** RECORDS PROVIDED follows **

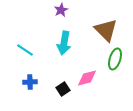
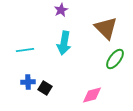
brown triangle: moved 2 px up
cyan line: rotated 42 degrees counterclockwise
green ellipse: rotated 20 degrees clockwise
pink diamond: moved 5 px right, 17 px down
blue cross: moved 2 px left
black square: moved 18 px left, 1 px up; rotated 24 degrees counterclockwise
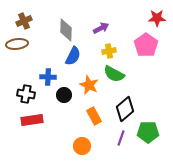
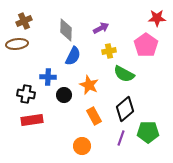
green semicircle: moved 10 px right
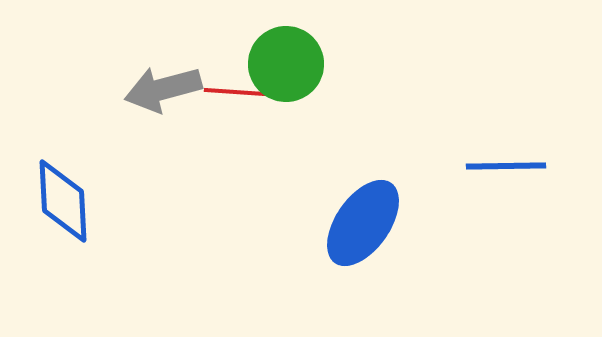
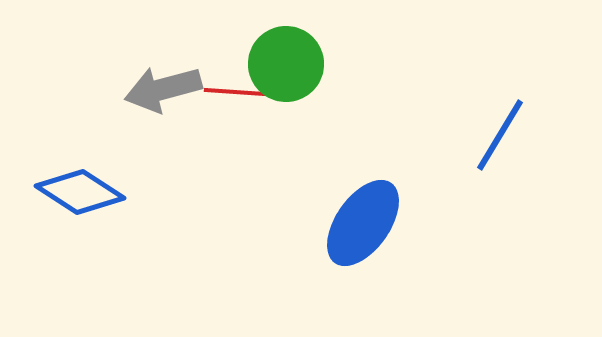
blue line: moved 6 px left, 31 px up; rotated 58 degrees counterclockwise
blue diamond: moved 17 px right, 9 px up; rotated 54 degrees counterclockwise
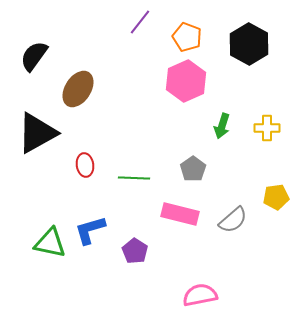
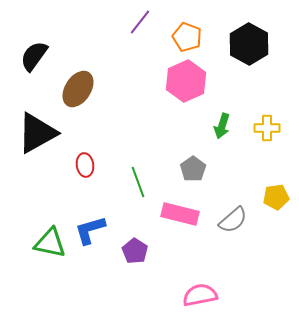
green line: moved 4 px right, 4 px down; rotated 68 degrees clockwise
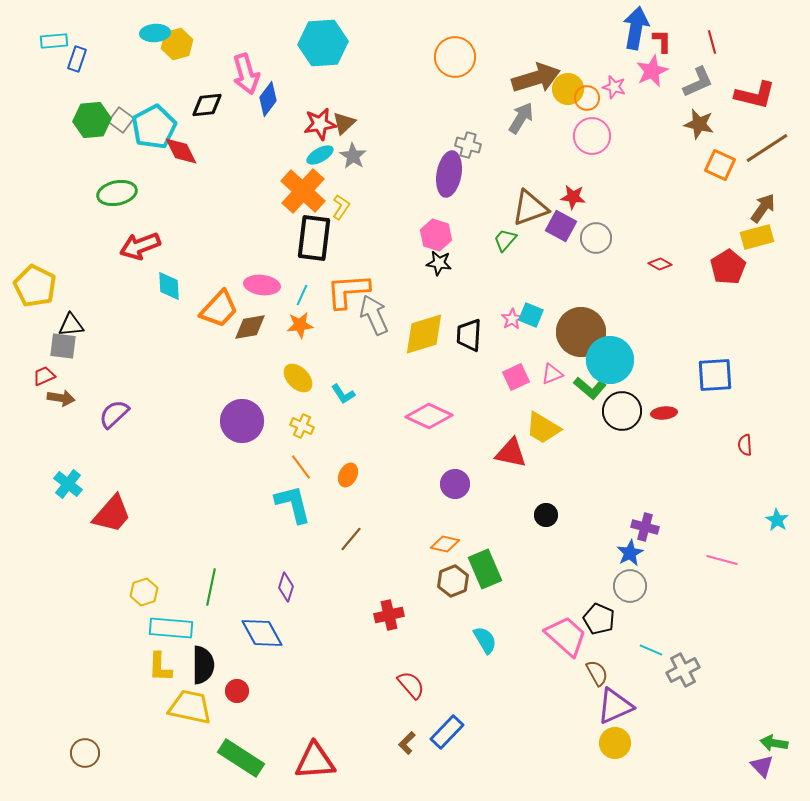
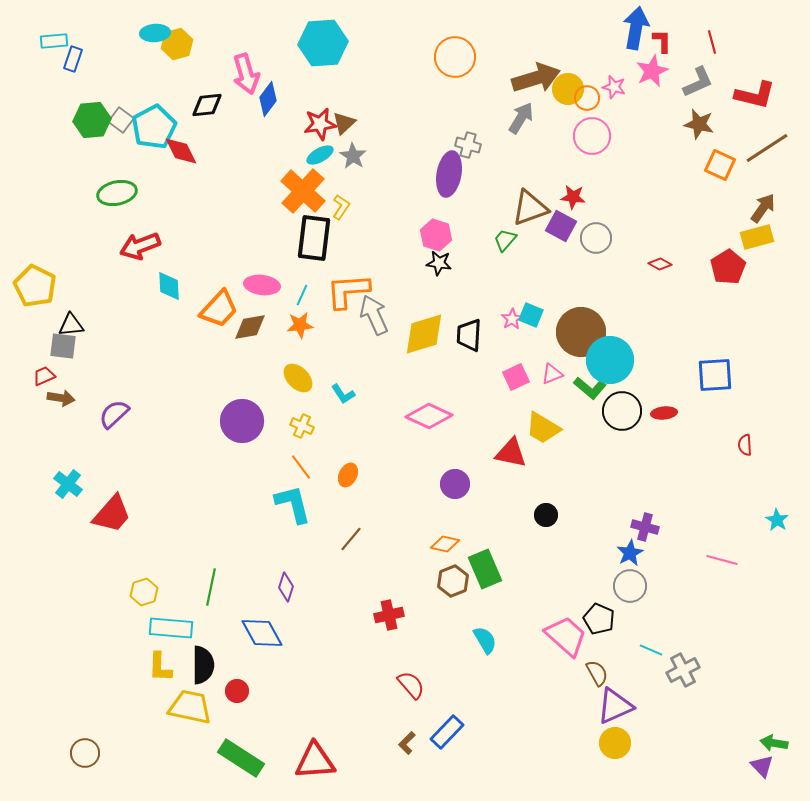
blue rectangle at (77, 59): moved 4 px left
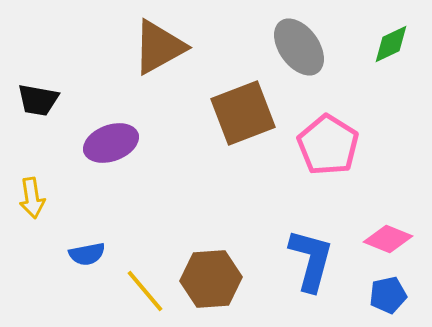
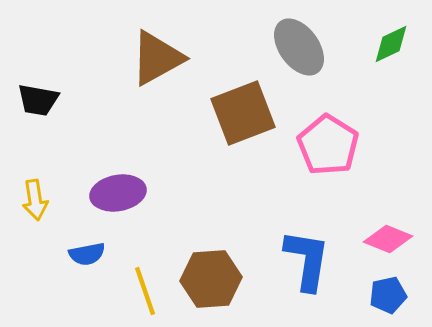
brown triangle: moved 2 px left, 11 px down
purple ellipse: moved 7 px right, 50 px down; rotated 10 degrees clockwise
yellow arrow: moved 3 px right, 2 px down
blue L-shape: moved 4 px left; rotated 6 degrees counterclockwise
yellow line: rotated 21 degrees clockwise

** End of RECORDS PROVIDED **

ACTIVITY - Filter the records above, keeping each line that contains the word "right".

ANSWER TO THIS EXERCISE -
pink diamond: moved 5 px right, 17 px down
green semicircle: moved 10 px right
blue diamond: moved 17 px right, 9 px up; rotated 54 degrees counterclockwise
green line: moved 4 px right, 4 px down; rotated 68 degrees clockwise
purple ellipse: moved 7 px right, 50 px down; rotated 10 degrees clockwise
yellow arrow: moved 3 px right, 2 px down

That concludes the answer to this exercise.